_Action item:_
Could you filter the records below and return each line that holds "VBAT"?

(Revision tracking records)
··········

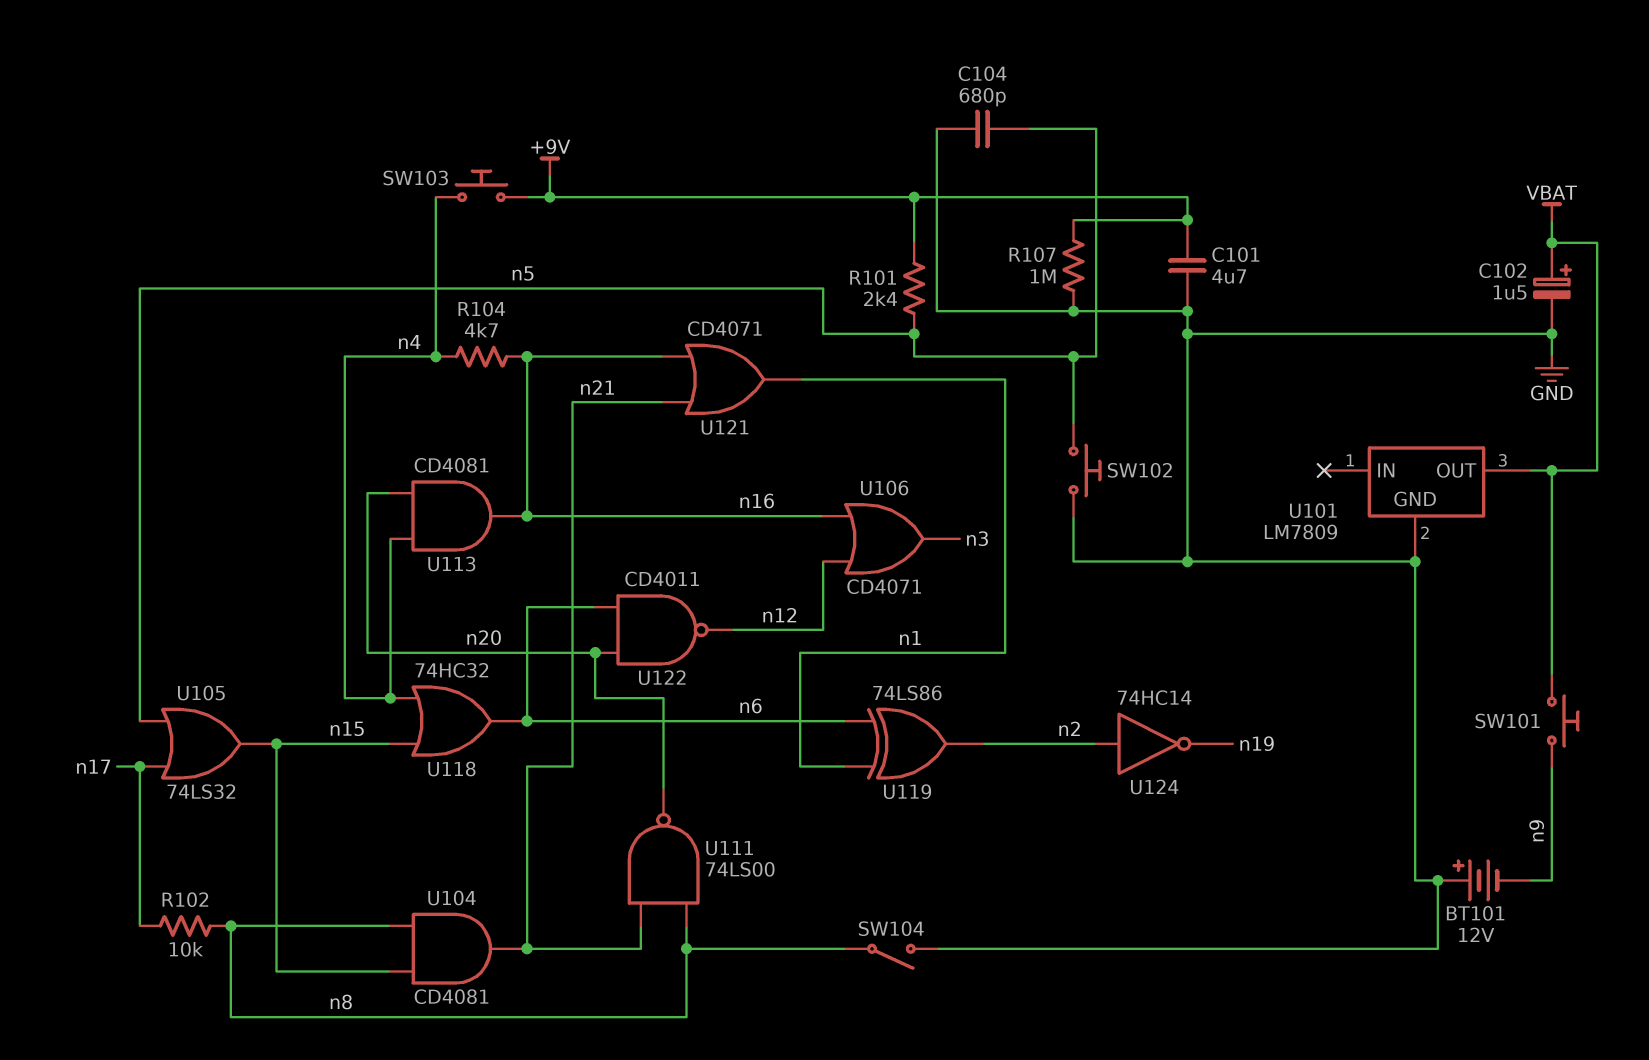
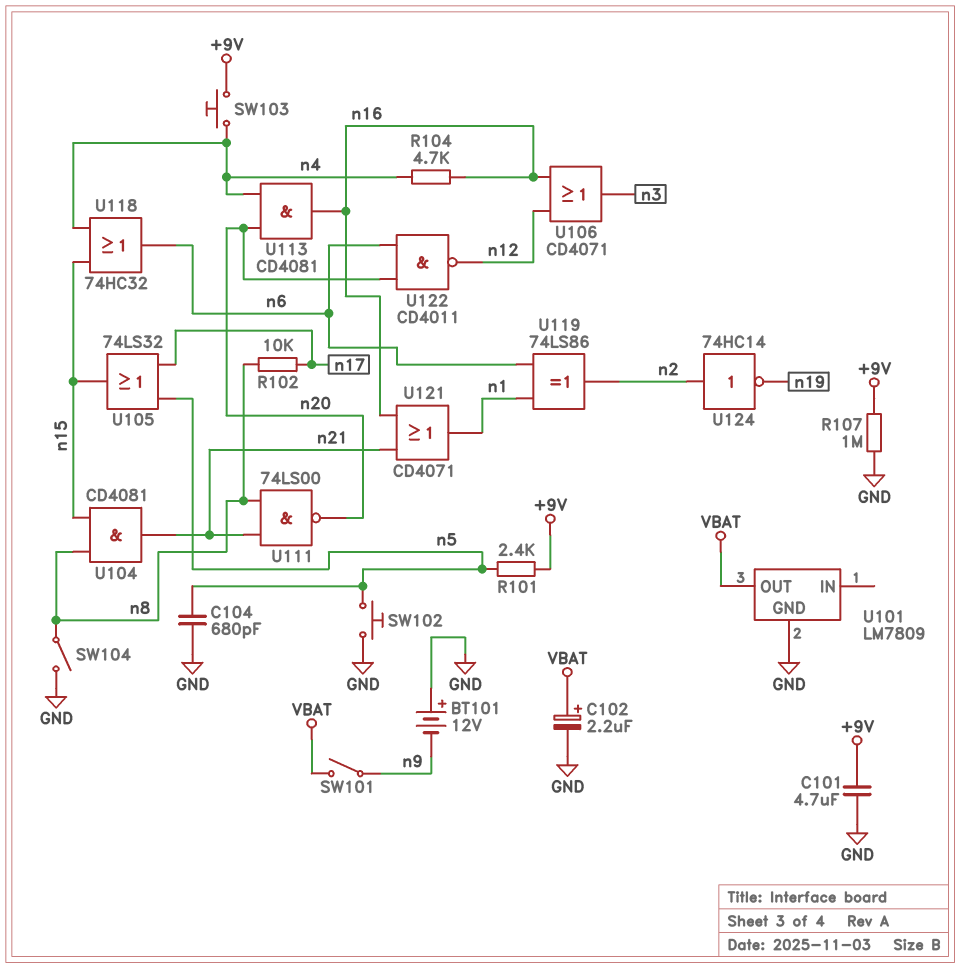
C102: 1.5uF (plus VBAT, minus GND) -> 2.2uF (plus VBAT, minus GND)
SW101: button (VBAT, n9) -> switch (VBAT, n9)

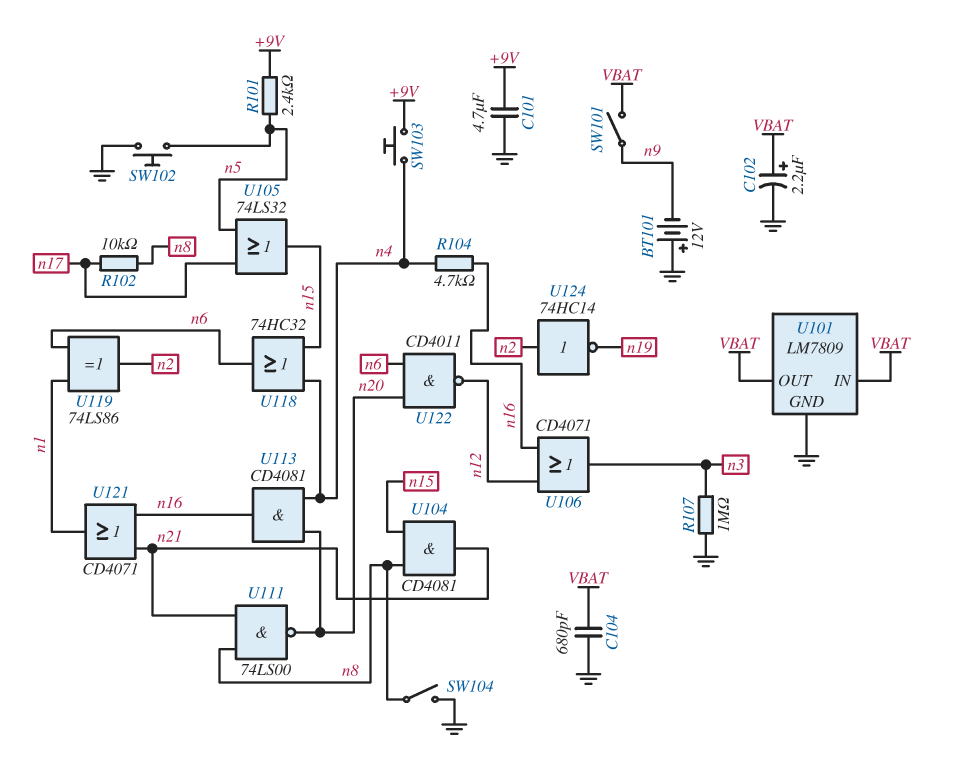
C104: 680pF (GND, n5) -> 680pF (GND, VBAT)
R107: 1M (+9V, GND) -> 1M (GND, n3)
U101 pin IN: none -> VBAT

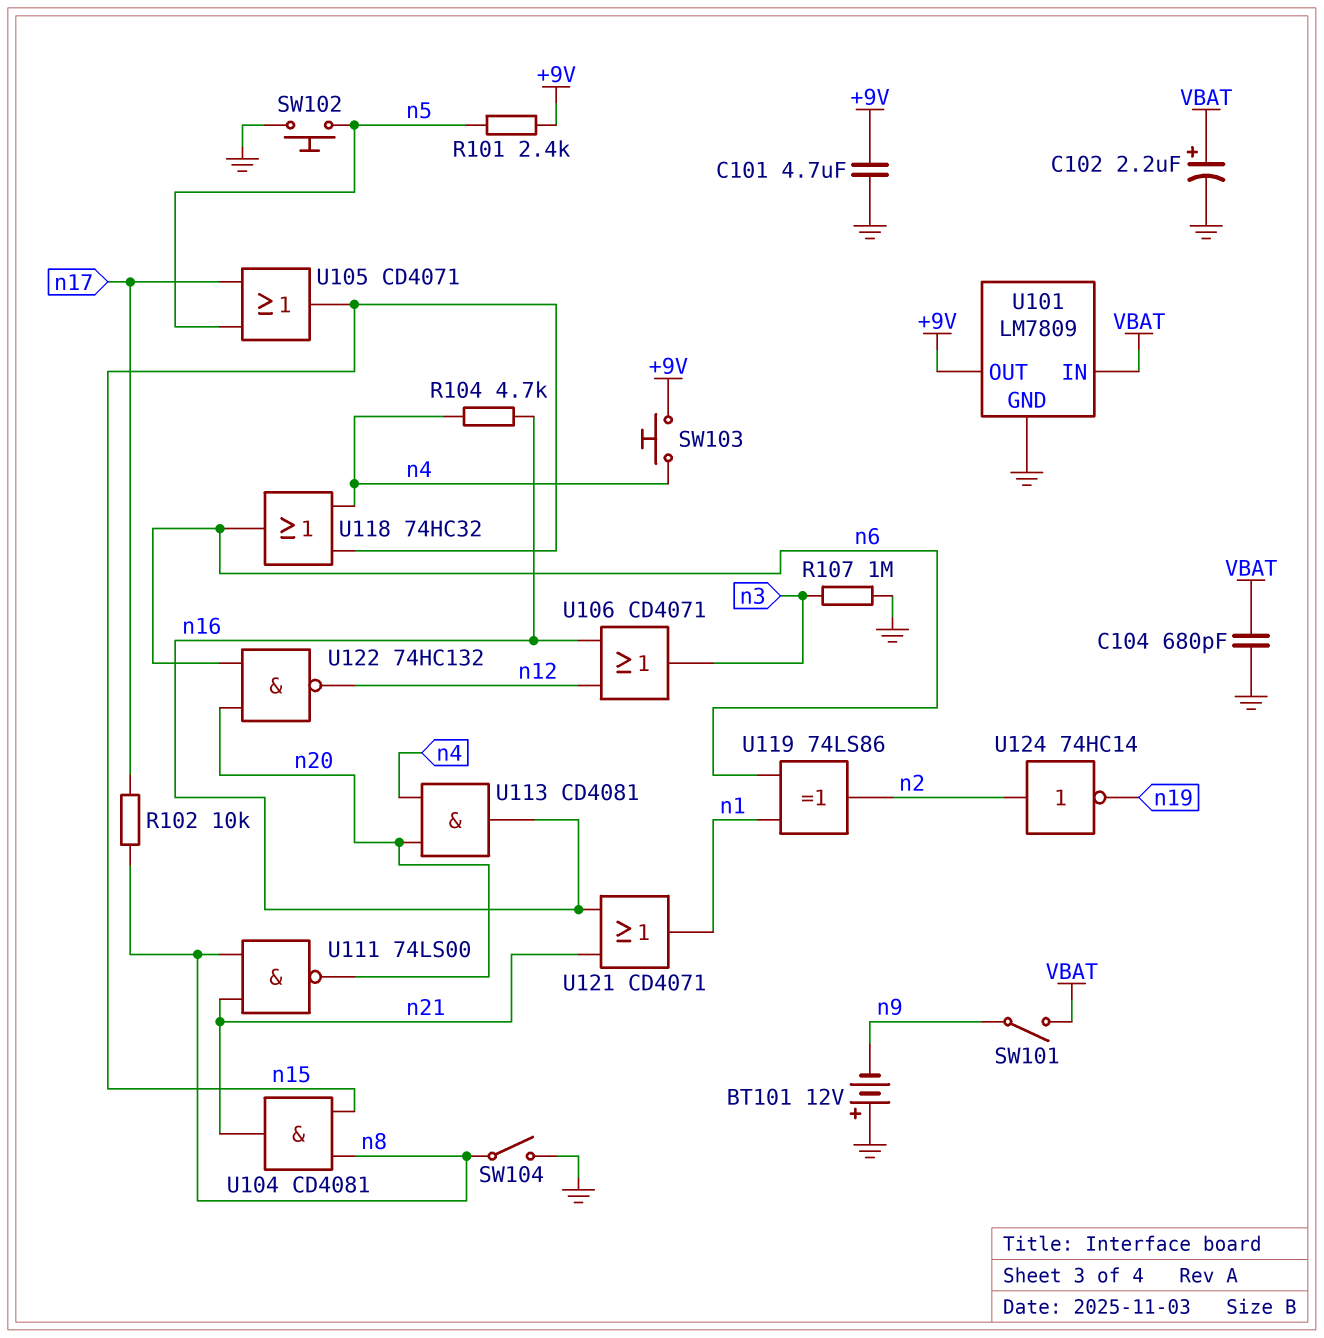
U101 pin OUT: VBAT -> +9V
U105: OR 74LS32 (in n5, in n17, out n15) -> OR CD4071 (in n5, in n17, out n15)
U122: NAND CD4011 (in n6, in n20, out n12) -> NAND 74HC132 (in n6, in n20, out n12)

··········

_Response box:_
C102: 1.5uF (plus VBAT, minus GND) -> 2.2uF (plus VBAT, minus GND)
SW101: button (VBAT, n9) -> switch (VBAT, n9)
C104: 680pF (GND, n5) -> 680pF (GND, VBAT)
U101 pin IN: none -> VBAT
U101 pin OUT: VBAT -> +9V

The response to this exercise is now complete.